__Description of the task__. Whenever a line in the material below includes "VEXT", copy that line.

__Information provided__.
______________________________
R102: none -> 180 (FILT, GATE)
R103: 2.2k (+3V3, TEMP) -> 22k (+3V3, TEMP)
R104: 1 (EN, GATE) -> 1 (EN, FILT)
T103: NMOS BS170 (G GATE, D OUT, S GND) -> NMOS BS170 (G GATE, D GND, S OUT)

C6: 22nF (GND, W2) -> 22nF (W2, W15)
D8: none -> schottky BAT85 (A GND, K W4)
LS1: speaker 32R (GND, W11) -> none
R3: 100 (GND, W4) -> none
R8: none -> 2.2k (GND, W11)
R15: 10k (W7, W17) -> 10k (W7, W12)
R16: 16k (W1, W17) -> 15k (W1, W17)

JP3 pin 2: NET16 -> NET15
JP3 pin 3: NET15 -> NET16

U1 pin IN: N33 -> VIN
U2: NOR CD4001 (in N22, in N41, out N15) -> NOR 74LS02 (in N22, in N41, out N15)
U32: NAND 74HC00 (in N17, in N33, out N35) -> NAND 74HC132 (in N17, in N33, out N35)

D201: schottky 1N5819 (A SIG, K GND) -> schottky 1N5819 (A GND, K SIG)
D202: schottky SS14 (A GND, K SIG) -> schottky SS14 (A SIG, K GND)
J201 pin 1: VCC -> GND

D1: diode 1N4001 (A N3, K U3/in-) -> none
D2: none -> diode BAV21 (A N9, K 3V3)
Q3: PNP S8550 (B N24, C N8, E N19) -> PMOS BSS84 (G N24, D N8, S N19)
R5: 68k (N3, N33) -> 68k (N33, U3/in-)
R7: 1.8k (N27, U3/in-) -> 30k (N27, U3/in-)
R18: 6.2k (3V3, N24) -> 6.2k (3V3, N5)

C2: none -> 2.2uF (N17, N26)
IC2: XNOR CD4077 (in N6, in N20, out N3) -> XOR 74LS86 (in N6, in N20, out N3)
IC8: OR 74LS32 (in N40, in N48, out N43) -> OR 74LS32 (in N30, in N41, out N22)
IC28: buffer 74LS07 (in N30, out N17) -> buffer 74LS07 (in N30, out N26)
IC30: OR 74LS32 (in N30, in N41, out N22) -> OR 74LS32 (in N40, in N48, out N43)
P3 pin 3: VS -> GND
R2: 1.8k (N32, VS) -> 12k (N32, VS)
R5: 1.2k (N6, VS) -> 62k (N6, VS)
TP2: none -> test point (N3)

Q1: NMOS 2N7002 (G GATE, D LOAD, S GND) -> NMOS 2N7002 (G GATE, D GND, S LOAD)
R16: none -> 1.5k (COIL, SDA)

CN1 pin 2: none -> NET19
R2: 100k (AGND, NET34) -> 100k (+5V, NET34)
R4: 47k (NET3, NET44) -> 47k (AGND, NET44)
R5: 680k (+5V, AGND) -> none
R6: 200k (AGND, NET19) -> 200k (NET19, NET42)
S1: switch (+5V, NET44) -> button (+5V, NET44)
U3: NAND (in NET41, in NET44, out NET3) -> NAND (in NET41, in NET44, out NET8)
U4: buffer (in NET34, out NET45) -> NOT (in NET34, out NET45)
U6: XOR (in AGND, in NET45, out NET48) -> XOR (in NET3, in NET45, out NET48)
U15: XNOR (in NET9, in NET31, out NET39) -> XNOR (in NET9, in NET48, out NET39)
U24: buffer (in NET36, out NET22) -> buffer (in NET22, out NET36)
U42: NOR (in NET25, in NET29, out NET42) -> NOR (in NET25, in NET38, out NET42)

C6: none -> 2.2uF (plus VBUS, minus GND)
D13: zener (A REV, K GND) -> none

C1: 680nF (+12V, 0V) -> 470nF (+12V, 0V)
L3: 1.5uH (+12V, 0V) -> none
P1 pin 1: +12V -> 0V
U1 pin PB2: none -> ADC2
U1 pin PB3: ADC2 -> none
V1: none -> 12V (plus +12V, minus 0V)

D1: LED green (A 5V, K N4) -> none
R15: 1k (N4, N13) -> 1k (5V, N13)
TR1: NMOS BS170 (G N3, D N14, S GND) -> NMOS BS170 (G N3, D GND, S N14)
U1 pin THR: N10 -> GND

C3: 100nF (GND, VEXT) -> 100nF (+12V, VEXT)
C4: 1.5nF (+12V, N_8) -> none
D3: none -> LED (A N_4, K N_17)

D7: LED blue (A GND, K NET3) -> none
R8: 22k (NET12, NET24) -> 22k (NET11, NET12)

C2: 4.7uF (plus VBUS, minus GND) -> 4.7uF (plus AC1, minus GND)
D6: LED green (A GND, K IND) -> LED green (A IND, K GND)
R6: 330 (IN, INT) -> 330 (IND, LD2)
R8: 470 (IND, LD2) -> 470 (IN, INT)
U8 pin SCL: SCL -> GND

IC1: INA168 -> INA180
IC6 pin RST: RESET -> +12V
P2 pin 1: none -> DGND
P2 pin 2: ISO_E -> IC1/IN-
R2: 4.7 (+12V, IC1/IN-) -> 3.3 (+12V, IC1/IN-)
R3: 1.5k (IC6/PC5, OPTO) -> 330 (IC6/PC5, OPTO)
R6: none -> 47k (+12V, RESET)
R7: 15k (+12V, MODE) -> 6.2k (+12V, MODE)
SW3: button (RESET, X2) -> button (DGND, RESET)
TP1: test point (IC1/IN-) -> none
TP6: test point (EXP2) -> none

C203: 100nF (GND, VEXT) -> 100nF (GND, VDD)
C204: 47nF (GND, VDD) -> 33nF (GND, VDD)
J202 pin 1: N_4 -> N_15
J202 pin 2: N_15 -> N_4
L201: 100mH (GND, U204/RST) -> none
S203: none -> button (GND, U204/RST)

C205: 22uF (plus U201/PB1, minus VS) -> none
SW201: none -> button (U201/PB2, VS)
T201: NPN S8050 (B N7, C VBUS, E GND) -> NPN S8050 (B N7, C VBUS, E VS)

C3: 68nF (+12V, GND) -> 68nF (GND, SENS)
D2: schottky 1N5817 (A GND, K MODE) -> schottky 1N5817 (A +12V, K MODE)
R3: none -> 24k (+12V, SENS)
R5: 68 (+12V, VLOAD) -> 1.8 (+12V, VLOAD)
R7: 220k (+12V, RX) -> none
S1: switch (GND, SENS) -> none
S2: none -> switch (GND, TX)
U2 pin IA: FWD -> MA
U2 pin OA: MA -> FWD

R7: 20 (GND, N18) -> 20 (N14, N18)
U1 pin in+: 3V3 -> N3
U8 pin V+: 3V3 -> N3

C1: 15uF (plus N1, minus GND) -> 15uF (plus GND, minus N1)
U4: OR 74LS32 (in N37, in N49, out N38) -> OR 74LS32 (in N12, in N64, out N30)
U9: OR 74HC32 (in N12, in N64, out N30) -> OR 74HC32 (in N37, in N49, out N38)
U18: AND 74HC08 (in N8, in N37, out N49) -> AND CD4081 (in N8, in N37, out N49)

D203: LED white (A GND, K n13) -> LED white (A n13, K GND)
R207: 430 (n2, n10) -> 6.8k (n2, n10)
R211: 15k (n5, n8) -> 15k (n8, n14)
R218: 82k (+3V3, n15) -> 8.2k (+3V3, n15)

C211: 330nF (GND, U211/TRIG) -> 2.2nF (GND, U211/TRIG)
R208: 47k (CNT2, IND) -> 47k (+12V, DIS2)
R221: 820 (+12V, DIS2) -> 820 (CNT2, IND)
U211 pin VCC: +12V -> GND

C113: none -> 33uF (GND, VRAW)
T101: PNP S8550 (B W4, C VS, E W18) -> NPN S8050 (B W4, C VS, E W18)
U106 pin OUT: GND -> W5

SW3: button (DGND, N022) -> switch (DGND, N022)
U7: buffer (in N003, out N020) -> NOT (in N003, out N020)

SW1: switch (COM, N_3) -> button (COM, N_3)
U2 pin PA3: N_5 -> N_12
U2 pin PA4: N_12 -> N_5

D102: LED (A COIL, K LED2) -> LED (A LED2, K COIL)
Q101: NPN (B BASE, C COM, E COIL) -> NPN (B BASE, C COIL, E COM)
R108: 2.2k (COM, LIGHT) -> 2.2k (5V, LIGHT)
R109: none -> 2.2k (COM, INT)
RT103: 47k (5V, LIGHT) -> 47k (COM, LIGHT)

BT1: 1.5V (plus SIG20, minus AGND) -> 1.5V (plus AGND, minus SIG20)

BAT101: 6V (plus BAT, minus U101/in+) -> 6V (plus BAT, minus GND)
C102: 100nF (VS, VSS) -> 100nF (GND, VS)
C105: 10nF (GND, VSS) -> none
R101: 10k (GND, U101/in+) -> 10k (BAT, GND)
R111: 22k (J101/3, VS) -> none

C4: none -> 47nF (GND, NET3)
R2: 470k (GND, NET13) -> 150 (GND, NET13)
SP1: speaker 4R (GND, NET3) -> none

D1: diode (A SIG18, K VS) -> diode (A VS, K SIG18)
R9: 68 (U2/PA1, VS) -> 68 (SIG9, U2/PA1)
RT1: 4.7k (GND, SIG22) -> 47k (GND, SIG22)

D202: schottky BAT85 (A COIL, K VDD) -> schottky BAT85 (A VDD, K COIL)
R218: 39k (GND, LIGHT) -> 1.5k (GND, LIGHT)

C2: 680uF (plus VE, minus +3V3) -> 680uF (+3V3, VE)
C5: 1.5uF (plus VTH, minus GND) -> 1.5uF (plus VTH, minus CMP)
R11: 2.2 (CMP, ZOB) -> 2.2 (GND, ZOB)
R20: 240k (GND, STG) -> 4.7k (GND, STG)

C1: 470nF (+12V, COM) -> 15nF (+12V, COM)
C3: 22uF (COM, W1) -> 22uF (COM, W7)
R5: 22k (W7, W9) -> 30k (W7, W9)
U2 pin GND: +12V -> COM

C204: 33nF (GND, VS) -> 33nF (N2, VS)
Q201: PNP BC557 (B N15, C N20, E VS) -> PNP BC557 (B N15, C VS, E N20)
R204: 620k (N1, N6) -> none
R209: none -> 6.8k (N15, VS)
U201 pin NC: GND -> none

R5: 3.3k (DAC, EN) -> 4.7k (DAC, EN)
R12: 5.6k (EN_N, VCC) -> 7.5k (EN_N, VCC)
______________________________
__Response to this exercise__.
C3: 100nF (GND, VEXT) -> 100nF (+12V, VEXT)
C203: 100nF (GND, VEXT) -> 100nF (GND, VDD)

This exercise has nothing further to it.